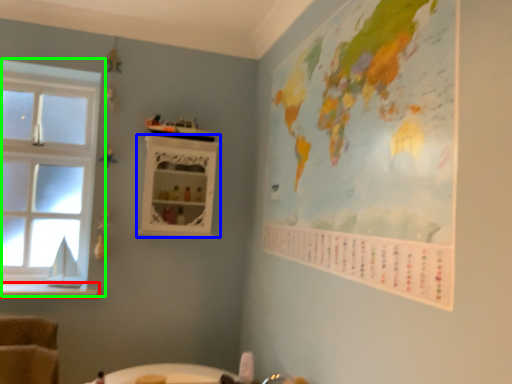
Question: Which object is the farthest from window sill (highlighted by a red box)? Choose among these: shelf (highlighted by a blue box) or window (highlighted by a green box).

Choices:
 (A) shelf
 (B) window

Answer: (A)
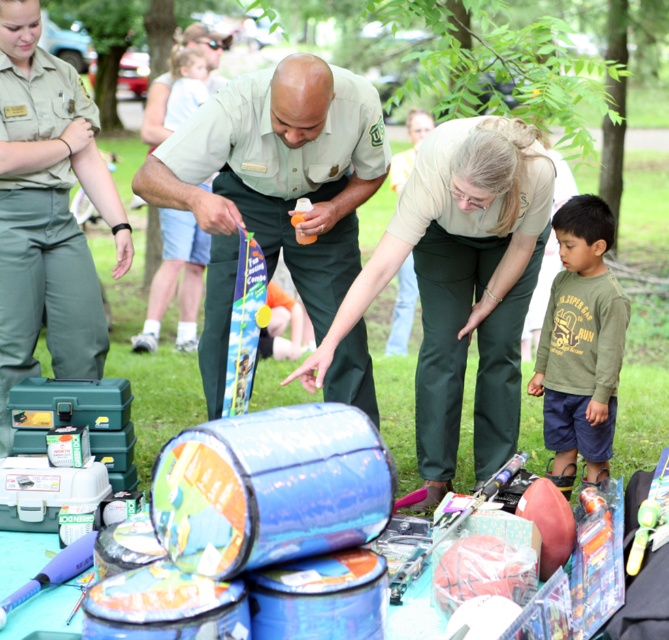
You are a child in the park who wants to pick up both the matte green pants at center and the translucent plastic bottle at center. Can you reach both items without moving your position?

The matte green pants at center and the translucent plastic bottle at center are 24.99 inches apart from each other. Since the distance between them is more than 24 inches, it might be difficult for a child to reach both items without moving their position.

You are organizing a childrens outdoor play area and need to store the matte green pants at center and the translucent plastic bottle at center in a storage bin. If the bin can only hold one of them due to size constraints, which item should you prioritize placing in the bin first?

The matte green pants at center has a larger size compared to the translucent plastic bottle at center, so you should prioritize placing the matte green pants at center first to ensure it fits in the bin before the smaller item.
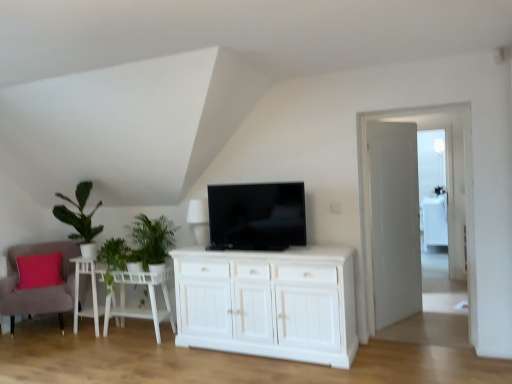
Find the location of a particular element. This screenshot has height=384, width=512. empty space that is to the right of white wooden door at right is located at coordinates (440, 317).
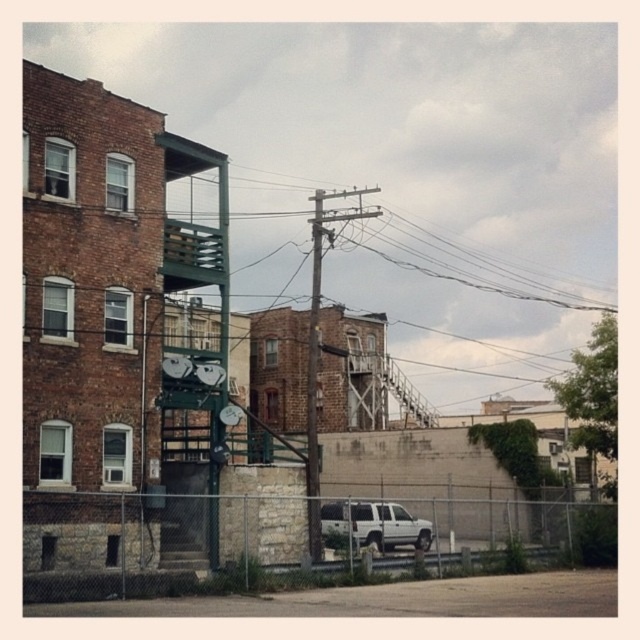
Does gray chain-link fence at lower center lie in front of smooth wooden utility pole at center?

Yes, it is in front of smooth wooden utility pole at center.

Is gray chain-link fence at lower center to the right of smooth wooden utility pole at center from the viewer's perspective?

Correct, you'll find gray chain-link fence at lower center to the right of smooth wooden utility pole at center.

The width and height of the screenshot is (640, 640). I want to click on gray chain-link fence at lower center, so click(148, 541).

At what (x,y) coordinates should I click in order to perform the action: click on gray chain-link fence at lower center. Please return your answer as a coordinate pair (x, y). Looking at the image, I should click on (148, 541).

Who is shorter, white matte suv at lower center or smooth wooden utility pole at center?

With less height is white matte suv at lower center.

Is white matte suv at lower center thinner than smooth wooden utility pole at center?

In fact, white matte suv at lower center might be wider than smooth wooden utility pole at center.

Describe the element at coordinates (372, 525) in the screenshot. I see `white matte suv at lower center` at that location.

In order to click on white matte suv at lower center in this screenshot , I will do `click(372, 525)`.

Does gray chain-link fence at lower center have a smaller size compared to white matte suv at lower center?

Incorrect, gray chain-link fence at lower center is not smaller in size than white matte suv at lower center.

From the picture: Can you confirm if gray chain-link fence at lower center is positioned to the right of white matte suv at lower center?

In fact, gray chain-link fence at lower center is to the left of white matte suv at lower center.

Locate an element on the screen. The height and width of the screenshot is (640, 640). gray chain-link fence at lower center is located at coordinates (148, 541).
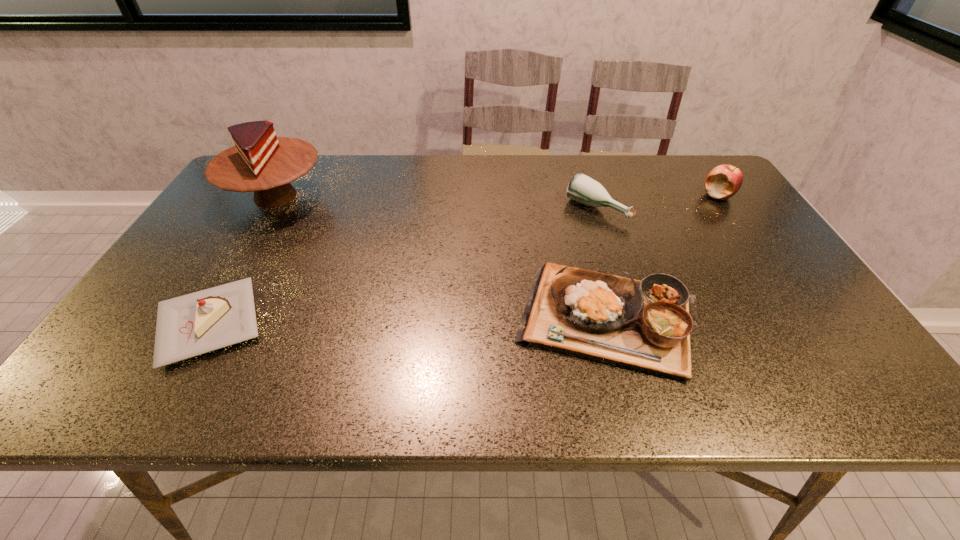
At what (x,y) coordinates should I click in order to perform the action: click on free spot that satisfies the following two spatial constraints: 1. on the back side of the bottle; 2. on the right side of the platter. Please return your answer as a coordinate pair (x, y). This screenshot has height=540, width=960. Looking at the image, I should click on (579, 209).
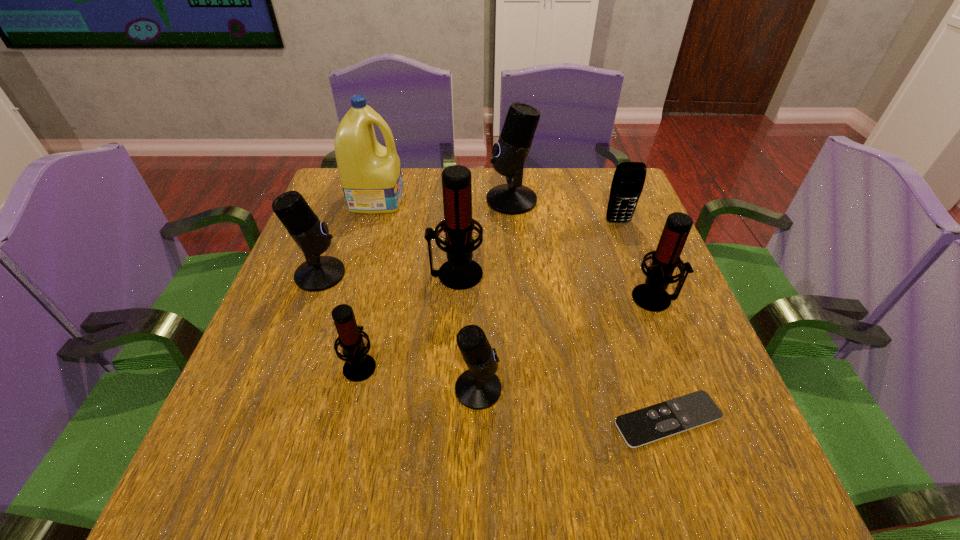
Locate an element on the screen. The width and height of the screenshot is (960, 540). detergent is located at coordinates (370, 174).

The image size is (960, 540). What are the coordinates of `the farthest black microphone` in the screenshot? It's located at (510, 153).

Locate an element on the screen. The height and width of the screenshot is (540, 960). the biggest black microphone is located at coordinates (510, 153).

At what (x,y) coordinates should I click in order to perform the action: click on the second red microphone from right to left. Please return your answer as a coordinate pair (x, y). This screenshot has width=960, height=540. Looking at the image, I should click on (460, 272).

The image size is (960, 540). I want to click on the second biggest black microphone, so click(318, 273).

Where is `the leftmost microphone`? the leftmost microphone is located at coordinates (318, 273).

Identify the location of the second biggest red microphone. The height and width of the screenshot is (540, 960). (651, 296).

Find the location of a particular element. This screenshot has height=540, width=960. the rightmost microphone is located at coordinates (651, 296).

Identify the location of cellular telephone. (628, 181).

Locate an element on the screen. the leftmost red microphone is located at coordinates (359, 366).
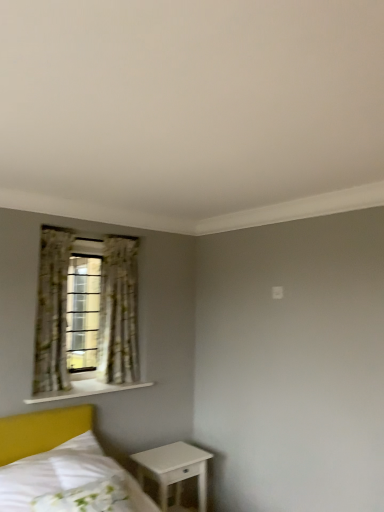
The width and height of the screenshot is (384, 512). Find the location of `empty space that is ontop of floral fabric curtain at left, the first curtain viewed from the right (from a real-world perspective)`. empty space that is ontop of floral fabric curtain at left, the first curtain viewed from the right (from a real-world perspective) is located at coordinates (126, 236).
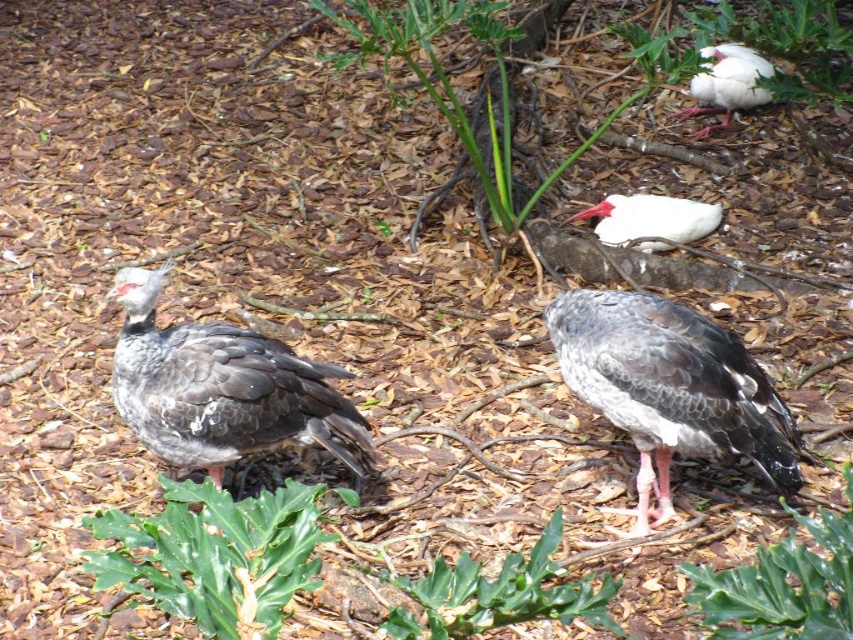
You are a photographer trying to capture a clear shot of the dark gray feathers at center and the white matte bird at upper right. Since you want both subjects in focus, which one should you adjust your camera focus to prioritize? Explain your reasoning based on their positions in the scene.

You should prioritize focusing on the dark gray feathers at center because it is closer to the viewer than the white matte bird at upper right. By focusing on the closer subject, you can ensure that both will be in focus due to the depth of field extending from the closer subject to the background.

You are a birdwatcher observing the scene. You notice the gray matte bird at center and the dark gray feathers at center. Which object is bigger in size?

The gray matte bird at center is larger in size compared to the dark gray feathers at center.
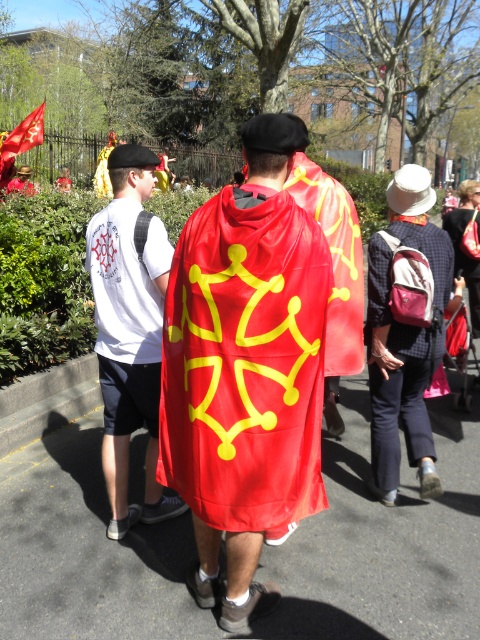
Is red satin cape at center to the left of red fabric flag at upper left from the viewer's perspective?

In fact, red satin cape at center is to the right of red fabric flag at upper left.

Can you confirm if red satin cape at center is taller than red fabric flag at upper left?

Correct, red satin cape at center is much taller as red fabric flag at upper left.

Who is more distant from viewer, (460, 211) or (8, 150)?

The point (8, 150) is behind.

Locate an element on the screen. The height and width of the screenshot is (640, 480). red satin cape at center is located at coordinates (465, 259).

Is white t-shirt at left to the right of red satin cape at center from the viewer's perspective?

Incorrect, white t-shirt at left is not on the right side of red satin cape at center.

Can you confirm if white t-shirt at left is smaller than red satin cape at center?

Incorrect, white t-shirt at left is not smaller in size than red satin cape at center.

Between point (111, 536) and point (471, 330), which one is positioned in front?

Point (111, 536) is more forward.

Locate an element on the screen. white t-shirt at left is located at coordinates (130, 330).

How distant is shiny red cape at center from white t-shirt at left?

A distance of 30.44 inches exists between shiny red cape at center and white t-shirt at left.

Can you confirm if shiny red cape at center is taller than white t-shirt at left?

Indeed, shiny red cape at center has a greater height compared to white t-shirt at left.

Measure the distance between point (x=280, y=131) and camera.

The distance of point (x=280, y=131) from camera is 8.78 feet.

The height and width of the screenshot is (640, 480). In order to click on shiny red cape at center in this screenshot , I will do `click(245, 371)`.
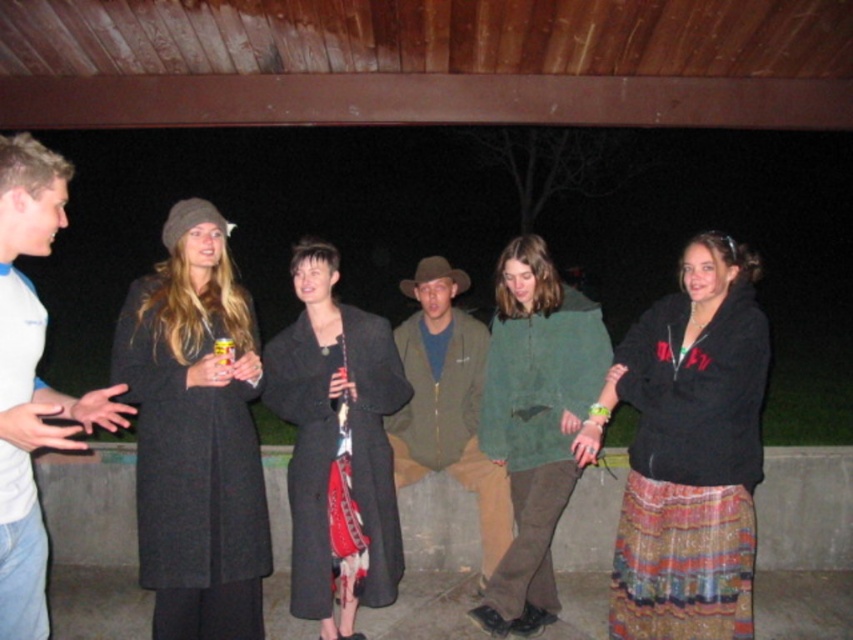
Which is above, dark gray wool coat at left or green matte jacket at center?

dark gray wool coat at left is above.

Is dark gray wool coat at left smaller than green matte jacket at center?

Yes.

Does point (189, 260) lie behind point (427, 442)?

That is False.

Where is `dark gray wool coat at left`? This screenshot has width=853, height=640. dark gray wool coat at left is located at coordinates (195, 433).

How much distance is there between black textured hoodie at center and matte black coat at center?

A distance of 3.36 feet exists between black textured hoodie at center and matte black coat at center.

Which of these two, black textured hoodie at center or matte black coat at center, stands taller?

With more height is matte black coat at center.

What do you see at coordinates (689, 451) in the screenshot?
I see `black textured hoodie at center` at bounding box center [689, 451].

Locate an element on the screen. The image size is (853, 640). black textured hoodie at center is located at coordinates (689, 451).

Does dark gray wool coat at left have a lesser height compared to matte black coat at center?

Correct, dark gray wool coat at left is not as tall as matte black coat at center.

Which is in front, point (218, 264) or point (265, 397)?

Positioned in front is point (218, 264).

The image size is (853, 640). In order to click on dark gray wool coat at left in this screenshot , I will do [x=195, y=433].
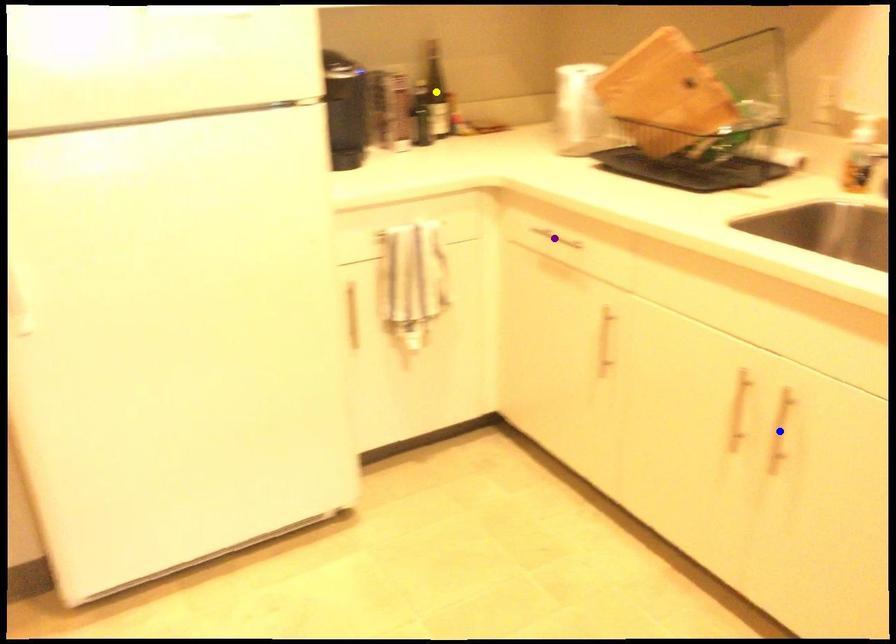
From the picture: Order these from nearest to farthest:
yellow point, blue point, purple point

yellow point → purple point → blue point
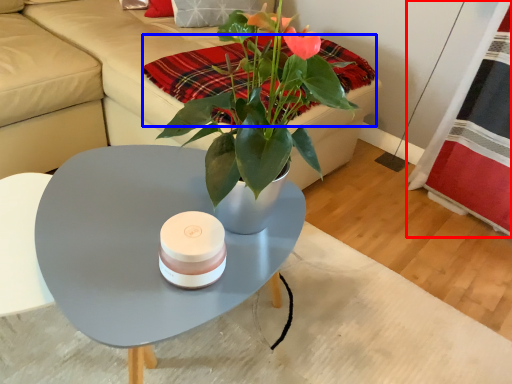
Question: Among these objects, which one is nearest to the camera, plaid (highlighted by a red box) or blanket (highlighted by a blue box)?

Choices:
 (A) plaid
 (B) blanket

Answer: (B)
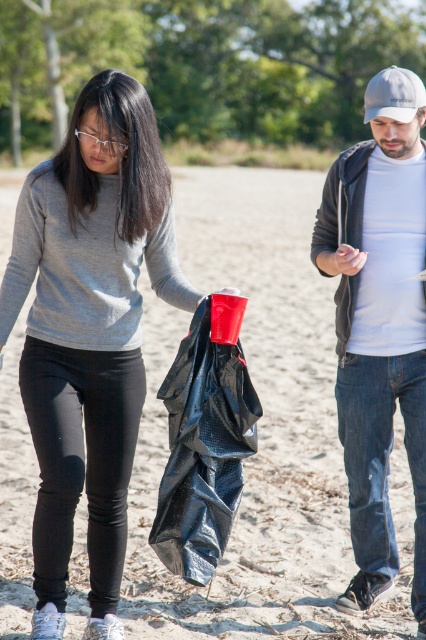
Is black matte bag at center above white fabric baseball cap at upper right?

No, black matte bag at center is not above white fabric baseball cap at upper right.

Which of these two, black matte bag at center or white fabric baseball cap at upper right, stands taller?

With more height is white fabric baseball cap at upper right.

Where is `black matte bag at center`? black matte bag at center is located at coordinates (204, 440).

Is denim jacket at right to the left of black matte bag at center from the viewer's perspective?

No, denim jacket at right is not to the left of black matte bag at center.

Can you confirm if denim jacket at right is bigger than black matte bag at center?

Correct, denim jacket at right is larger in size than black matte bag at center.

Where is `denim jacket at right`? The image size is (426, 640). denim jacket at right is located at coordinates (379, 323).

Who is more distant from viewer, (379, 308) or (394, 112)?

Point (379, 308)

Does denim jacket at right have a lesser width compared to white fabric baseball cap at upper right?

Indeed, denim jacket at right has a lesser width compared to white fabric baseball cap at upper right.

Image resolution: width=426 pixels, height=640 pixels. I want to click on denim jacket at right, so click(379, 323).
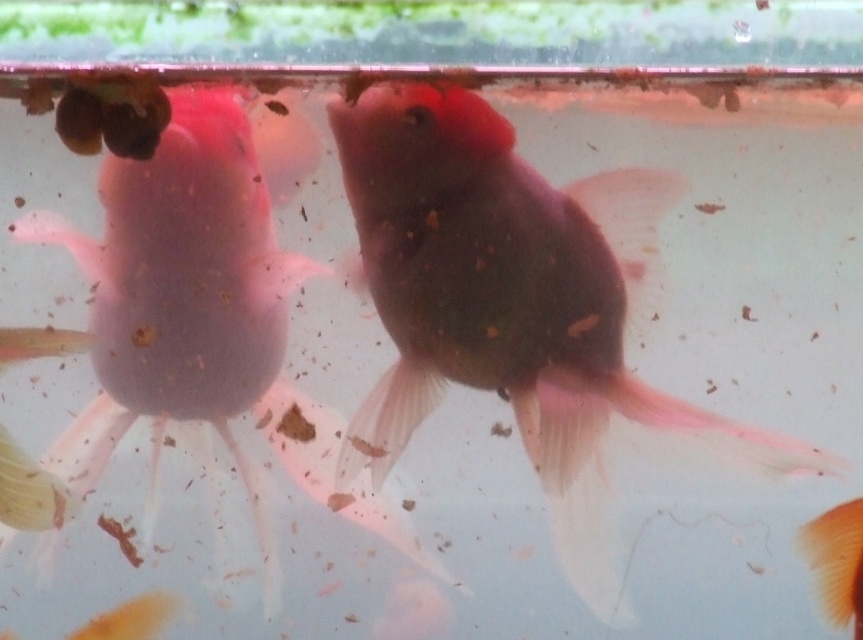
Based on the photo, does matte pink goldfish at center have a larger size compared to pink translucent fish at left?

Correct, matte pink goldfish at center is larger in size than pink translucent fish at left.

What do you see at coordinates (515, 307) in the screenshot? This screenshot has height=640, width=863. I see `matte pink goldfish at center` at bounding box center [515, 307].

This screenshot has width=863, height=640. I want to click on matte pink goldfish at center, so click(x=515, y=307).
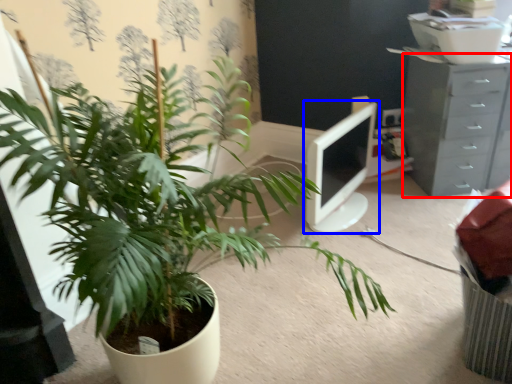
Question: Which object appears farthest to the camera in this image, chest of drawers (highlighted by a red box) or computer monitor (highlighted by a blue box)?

--- Assignment ---
Reproduce the records word for word from the line with "Point (379, 308)" to the line with "This screenshot has width=863, height=640.", and leave out the pictures.

--- Solution to the exercise ---
Point (379, 308)

Does denim jacket at right have a lesser width compared to white fabric baseball cap at upper right?

Indeed, denim jacket at right has a lesser width compared to white fabric baseball cap at upper right.

Image resolution: width=426 pixels, height=640 pixels. I want to click on denim jacket at right, so click(379, 323).
Based on the photo, does matte pink goldfish at center have a larger size compared to pink translucent fish at left?

Correct, matte pink goldfish at center is larger in size than pink translucent fish at left.

What do you see at coordinates (515, 307) in the screenshot? This screenshot has height=640, width=863. I see `matte pink goldfish at center` at bounding box center [515, 307].

This screenshot has width=863, height=640. I want to click on matte pink goldfish at center, so click(x=515, y=307).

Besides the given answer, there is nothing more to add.